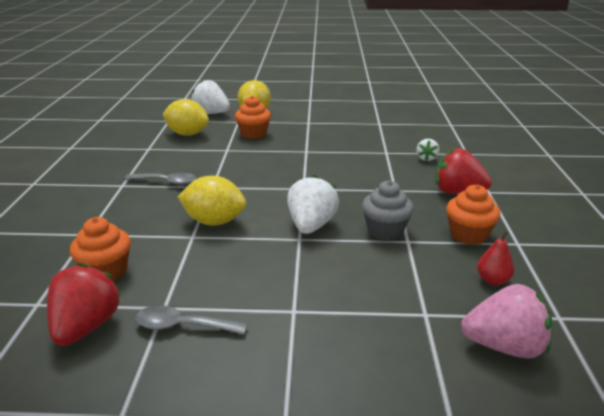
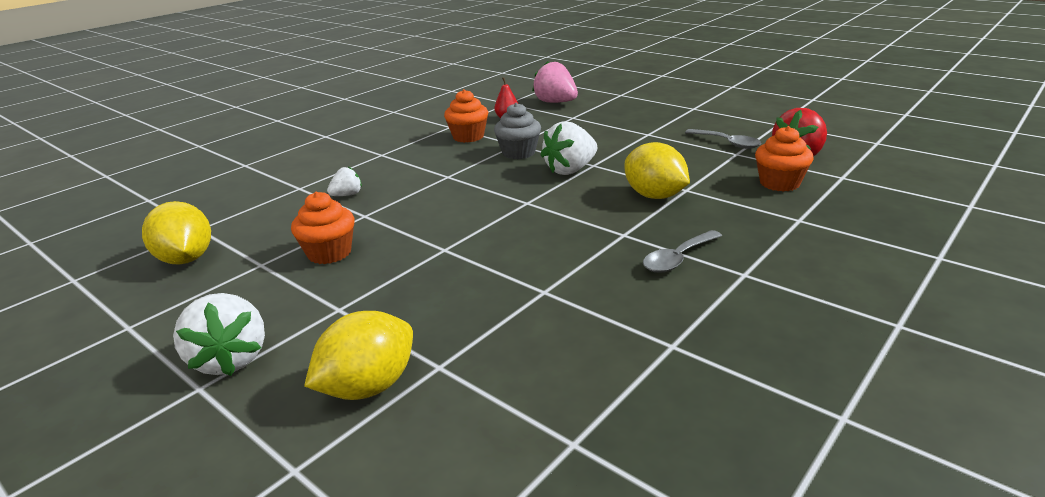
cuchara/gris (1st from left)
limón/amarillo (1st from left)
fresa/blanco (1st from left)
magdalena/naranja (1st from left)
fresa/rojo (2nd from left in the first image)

» **What the task requires**
Extract every line containing the string "fresa" from the material.

» **Answer to this problem**
fresa/blanco (1st from left)
fresa/rojo (2nd from left in the first image)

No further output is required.